- Work order:
Leave out the pictures and copy each record below exactly.

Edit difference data

--------------------

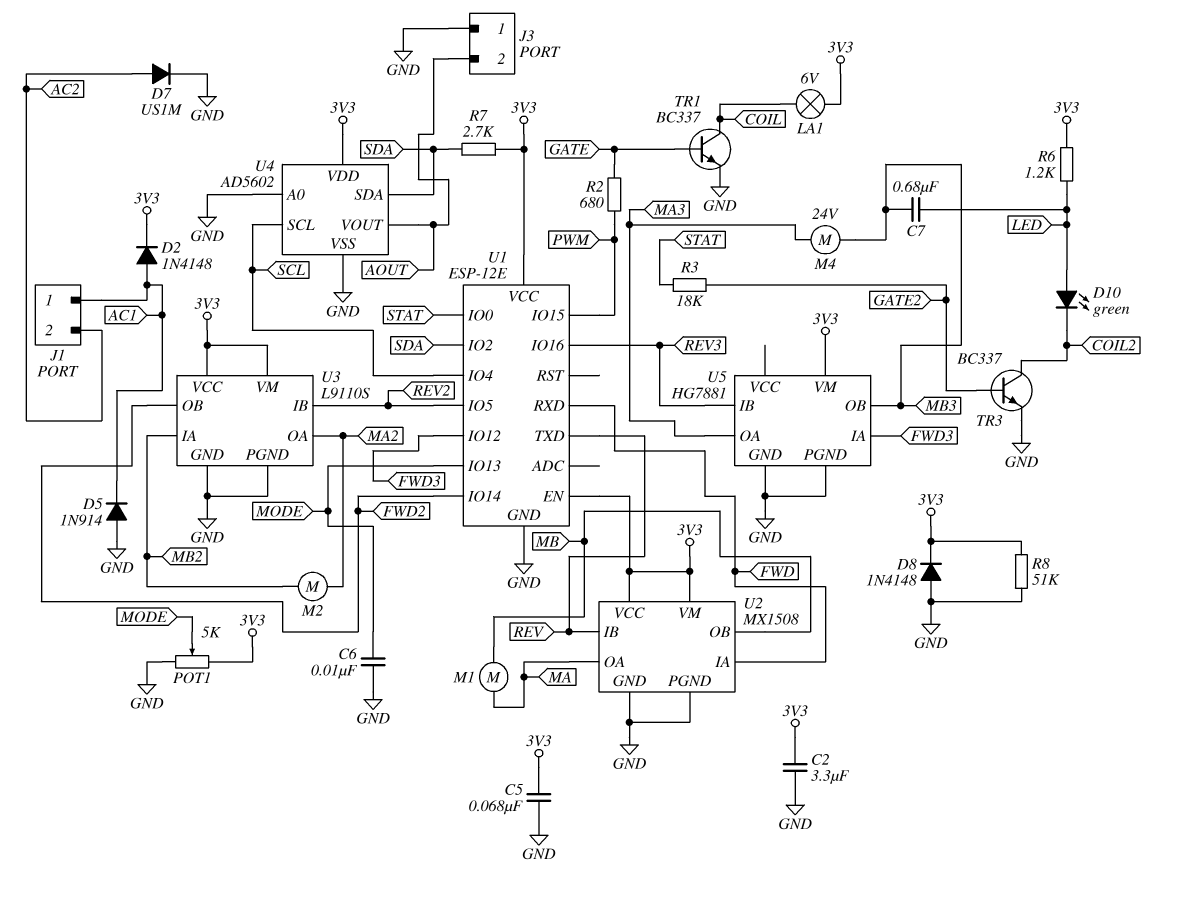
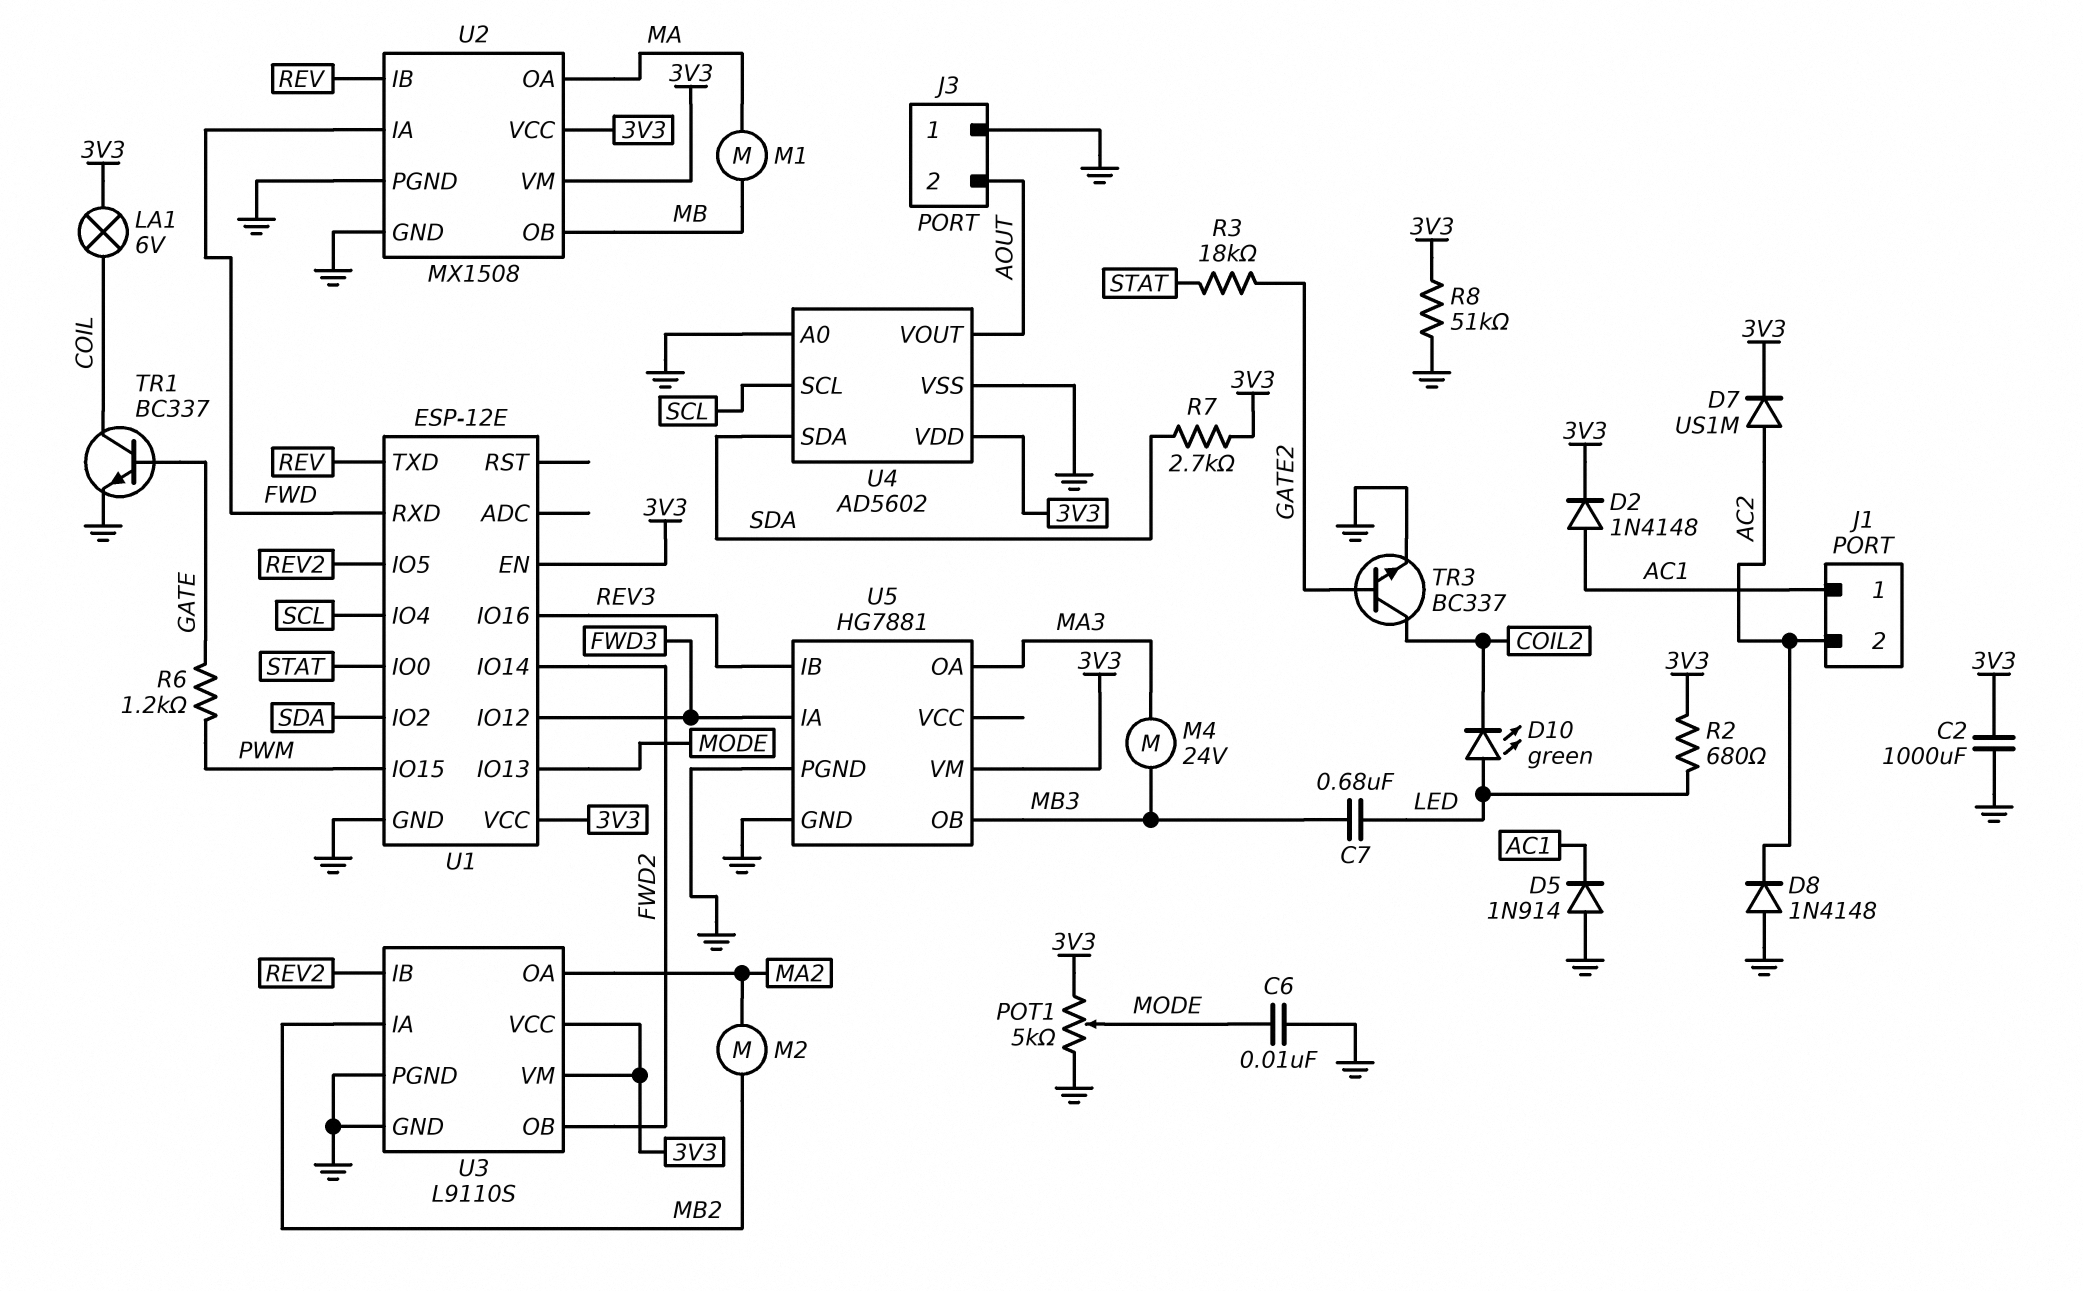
C2: 3.3uF (3V3, GND) -> 1000uF (3V3, GND)
C5: 68nF (3V3, GND) -> none
D7: diode US1M (A AC2, K GND) -> diode US1M (A AC2, K 3V3)
D8: diode 1N4148 (A GND, K 3V3) -> diode 1N4148 (A GND, K AC2)
R2: 680 (GATE, PWM) -> 680 (3V3, LED)
R6: 1.2k (3V3, LED) -> 1.2k (GATE, PWM)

--------------------

- Solution to this task:
C2: 3.3uF (3V3, GND) -> 1000uF (3V3, GND)
C5: 68nF (3V3, GND) -> none
D7: diode US1M (A AC2, K GND) -> diode US1M (A AC2, K 3V3)
D8: diode 1N4148 (A GND, K 3V3) -> diode 1N4148 (A GND, K AC2)
R2: 680 (GATE, PWM) -> 680 (3V3, LED)
R6: 1.2k (3V3, LED) -> 1.2k (GATE, PWM)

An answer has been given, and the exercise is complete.